*** Block opens ***

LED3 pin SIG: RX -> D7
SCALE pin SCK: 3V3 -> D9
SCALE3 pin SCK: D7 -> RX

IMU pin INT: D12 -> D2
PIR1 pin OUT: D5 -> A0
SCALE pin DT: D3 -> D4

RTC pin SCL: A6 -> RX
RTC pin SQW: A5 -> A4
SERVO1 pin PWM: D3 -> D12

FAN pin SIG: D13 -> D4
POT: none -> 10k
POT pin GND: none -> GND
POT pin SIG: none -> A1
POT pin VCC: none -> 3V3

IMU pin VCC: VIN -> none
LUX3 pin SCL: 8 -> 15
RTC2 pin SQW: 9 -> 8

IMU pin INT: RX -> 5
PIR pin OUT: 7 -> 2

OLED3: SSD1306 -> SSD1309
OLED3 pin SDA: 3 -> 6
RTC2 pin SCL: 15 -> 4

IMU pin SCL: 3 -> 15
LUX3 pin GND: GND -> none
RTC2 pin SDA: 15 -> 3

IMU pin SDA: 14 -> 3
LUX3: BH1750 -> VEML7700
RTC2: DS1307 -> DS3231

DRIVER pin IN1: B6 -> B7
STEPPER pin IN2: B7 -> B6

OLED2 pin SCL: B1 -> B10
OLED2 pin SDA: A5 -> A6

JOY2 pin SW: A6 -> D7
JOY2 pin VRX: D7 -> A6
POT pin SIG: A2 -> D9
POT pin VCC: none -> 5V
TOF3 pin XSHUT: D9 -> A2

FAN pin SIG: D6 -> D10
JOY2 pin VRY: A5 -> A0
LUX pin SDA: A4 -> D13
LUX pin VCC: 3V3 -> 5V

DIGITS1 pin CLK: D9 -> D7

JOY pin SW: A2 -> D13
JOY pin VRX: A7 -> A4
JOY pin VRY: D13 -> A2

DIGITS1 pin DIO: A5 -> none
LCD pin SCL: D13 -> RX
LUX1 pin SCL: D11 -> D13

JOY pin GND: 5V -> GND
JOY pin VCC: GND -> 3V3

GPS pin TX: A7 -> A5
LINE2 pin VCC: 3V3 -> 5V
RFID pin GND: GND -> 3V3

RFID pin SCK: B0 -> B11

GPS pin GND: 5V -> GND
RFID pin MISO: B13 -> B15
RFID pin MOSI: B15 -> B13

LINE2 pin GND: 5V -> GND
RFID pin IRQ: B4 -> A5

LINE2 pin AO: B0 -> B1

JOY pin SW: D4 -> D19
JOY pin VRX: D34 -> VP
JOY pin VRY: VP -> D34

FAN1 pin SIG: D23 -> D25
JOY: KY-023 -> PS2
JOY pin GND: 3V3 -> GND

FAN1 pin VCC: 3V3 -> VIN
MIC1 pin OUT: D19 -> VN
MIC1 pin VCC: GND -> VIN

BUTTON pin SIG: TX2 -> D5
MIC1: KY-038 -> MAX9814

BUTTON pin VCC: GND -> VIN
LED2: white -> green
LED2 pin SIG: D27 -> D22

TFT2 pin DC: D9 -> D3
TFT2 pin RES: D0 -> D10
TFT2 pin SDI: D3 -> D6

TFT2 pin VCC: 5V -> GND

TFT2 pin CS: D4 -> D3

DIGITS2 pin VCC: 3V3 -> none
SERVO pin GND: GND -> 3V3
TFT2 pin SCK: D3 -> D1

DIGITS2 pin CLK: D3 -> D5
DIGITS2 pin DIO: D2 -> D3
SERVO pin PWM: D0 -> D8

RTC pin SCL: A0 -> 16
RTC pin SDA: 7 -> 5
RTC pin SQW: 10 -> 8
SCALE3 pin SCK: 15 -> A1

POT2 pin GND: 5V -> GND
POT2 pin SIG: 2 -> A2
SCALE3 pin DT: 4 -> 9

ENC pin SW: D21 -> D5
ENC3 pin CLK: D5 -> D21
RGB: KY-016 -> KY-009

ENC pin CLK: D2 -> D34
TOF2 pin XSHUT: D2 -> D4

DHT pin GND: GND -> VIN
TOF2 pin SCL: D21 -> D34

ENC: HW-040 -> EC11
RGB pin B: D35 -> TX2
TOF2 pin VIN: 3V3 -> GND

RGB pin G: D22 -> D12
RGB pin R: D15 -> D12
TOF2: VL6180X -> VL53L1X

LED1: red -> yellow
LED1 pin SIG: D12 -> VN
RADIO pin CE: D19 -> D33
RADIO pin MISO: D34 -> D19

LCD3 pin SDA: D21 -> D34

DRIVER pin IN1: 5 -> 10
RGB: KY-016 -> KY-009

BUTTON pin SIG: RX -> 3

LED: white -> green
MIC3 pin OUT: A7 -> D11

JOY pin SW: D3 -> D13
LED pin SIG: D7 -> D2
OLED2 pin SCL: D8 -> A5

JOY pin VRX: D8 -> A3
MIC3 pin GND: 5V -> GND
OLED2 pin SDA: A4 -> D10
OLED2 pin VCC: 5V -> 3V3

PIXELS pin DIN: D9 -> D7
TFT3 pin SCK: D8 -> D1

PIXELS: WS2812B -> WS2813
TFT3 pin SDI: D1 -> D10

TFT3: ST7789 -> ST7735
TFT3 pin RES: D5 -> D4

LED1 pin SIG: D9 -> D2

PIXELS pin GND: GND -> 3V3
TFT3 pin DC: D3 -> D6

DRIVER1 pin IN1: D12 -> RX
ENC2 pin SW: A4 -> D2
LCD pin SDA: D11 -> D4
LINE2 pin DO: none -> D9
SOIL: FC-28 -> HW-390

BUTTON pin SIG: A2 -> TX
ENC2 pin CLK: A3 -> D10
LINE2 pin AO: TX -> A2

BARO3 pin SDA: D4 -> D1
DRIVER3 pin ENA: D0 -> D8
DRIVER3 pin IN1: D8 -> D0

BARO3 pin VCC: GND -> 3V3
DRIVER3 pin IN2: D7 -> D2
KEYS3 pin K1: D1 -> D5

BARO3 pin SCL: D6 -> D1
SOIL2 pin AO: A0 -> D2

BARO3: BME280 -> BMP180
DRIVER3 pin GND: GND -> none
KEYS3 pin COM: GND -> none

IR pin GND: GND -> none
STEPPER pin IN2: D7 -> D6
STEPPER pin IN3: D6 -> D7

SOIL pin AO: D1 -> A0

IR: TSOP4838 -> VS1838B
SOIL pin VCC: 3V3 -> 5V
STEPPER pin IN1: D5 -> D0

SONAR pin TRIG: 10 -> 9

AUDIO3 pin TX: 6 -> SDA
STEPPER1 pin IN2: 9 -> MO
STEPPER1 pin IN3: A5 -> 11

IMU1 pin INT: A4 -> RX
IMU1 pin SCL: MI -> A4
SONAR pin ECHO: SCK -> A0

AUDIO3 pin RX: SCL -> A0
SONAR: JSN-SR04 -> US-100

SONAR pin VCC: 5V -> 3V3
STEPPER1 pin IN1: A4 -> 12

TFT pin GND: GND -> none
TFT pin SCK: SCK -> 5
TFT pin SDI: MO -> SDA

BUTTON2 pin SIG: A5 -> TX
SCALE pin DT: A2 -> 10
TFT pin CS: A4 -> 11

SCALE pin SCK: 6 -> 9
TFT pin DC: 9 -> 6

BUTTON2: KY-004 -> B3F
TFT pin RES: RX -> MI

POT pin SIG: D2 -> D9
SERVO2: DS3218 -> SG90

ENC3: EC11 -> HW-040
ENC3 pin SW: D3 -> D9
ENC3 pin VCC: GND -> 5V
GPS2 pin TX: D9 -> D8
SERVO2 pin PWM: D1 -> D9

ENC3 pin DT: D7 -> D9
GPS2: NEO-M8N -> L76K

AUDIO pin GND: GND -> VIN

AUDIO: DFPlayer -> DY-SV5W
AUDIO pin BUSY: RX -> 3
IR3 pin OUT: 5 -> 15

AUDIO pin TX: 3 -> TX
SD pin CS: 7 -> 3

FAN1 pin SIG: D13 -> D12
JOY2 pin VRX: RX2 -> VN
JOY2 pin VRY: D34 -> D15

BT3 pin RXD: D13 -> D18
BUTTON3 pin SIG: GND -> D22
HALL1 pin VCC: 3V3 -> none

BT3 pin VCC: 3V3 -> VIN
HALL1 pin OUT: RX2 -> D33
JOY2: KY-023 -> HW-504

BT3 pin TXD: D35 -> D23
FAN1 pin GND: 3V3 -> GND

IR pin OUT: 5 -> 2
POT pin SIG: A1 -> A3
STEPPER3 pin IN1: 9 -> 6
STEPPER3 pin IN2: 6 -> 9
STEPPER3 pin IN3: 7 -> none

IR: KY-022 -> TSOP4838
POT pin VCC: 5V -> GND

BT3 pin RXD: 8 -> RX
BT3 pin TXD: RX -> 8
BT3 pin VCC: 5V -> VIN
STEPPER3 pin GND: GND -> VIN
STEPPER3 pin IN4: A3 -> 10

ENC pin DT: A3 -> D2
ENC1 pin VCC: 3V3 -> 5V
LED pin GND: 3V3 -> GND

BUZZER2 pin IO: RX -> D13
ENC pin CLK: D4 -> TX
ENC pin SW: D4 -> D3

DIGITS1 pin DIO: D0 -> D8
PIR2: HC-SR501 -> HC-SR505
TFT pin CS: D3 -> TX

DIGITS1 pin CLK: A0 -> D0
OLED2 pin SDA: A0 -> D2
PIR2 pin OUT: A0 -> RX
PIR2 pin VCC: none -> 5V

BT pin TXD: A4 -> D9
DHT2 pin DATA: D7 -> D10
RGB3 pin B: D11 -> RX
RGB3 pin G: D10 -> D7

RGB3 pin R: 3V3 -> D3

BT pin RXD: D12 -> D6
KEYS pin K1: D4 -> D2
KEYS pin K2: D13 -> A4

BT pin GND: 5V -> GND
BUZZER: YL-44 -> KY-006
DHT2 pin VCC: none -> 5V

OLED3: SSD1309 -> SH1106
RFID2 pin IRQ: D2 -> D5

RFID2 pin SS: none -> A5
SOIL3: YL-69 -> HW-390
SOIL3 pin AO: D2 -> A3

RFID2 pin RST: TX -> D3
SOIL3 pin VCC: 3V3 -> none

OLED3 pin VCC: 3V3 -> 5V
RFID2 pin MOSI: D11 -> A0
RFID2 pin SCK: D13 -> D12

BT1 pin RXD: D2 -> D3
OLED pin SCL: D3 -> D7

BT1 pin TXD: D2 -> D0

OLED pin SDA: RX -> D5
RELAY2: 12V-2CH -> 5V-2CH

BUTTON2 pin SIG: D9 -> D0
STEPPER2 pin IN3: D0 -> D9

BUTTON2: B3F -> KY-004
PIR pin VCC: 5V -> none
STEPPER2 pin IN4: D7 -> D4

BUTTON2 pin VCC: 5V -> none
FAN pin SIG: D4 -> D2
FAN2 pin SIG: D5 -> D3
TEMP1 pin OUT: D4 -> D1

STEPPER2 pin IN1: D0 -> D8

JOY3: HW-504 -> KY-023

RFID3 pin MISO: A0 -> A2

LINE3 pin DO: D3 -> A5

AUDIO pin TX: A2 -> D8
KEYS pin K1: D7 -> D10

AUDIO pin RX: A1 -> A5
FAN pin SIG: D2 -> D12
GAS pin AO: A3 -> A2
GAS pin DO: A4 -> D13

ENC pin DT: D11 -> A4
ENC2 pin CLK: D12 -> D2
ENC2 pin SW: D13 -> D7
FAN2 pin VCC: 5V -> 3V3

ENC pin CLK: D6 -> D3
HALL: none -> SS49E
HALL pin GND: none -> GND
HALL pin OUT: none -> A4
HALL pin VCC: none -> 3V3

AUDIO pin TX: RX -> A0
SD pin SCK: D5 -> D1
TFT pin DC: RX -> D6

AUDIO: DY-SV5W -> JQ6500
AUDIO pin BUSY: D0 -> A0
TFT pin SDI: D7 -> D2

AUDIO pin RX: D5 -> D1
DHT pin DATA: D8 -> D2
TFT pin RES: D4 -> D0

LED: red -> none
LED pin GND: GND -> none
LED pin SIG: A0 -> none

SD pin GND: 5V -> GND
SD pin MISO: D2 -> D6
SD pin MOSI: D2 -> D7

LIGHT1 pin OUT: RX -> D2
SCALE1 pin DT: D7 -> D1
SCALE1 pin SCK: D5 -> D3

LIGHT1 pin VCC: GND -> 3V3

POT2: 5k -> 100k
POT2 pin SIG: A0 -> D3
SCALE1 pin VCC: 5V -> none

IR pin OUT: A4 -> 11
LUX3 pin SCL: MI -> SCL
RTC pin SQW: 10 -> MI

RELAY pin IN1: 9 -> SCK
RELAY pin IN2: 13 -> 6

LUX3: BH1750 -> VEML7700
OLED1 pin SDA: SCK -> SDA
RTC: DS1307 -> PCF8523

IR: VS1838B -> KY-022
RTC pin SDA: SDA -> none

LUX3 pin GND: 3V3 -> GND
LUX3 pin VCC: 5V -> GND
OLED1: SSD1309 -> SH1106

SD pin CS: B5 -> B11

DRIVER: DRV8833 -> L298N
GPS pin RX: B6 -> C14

*** Block closes ***

- _Requirement_
From the data above, reproduce word for word the lines running from the line with "RTC2 pin SCL: 15 -> 4" to the line with "RGB pin G: D22 -> D12", ends included.

- _Task answer_
RTC2 pin SCL: 15 -> 4

IMU pin SCL: 3 -> 15
LUX3 pin GND: GND -> none
RTC2 pin SDA: 15 -> 3

IMU pin SDA: 14 -> 3
LUX3: BH1750 -> VEML7700
RTC2: DS1307 -> DS3231

DRIVER pin IN1: B6 -> B7
STEPPER pin IN2: B7 -> B6

OLED2 pin SCL: B1 -> B10
OLED2 pin SDA: A5 -> A6

JOY2 pin SW: A6 -> D7
JOY2 pin VRX: D7 -> A6
POT pin SIG: A2 -> D9
POT pin VCC: none -> 5V
TOF3 pin XSHUT: D9 -> A2

FAN pin SIG: D6 -> D10
JOY2 pin VRY: A5 -> A0
LUX pin SDA: A4 -> D13
LUX pin VCC: 3V3 -> 5V

DIGITS1 pin CLK: D9 -> D7

JOY pin SW: A2 -> D13
JOY pin VRX: A7 -> A4
JOY pin VRY: D13 -> A2

DIGITS1 pin DIO: A5 -> none
LCD pin SCL: D13 -> RX
LUX1 pin SCL: D11 -> D13

JOY pin GND: 5V -> GND
JOY pin VCC: GND -> 3V3

GPS pin TX: A7 -> A5
LINE2 pin VCC: 3V3 -> 5V
RFID pin GND: GND -> 3V3

RFID pin SCK: B0 -> B11

GPS pin GND: 5V -> GND
RFID pin MISO: B13 -> B15
RFID pin MOSI: B15 -> B13

LINE2 pin GND: 5V -> GND
RFID pin IRQ: B4 -> A5

LINE2 pin AO: B0 -> B1

JOY pin SW: D4 -> D19
JOY pin VRX: D34 -> VP
JOY pin VRY: VP -> D34

FAN1 pin SIG: D23 -> D25
JOY: KY-023 -> PS2
JOY pin GND: 3V3 -> GND

FAN1 pin VCC: 3V3 -> VIN
MIC1 pin OUT: D19 -> VN
MIC1 pin VCC: GND -> VIN

BUTTON pin SIG: TX2 -> D5
MIC1: KY-038 -> MAX9814

BUTTON pin VCC: GND -> VIN
LED2: white -> green
LED2 pin SIG: D27 -> D22

TFT2 pin DC: D9 -> D3
TFT2 pin RES: D0 -> D10
TFT2 pin SDI: D3 -> D6

TFT2 pin VCC: 5V -> GND

TFT2 pin CS: D4 -> D3

DIGITS2 pin VCC: 3V3 -> none
SERVO pin GND: GND -> 3V3
TFT2 pin SCK: D3 -> D1

DIGITS2 pin CLK: D3 -> D5
DIGITS2 pin DIO: D2 -> D3
SERVO pin PWM: D0 -> D8

RTC pin SCL: A0 -> 16
RTC pin SDA: 7 -> 5
RTC pin SQW: 10 -> 8
SCALE3 pin SCK: 15 -> A1

POT2 pin GND: 5V -> GND
POT2 pin SIG: 2 -> A2
SCALE3 pin DT: 4 -> 9

ENC pin SW: D21 -> D5
ENC3 pin CLK: D5 -> D21
RGB: KY-016 -> KY-009

ENC pin CLK: D2 -> D34
TOF2 pin XSHUT: D2 -> D4

DHT pin GND: GND -> VIN
TOF2 pin SCL: D21 -> D34

ENC: HW-040 -> EC11
RGB pin B: D35 -> TX2
TOF2 pin VIN: 3V3 -> GND

RGB pin G: D22 -> D12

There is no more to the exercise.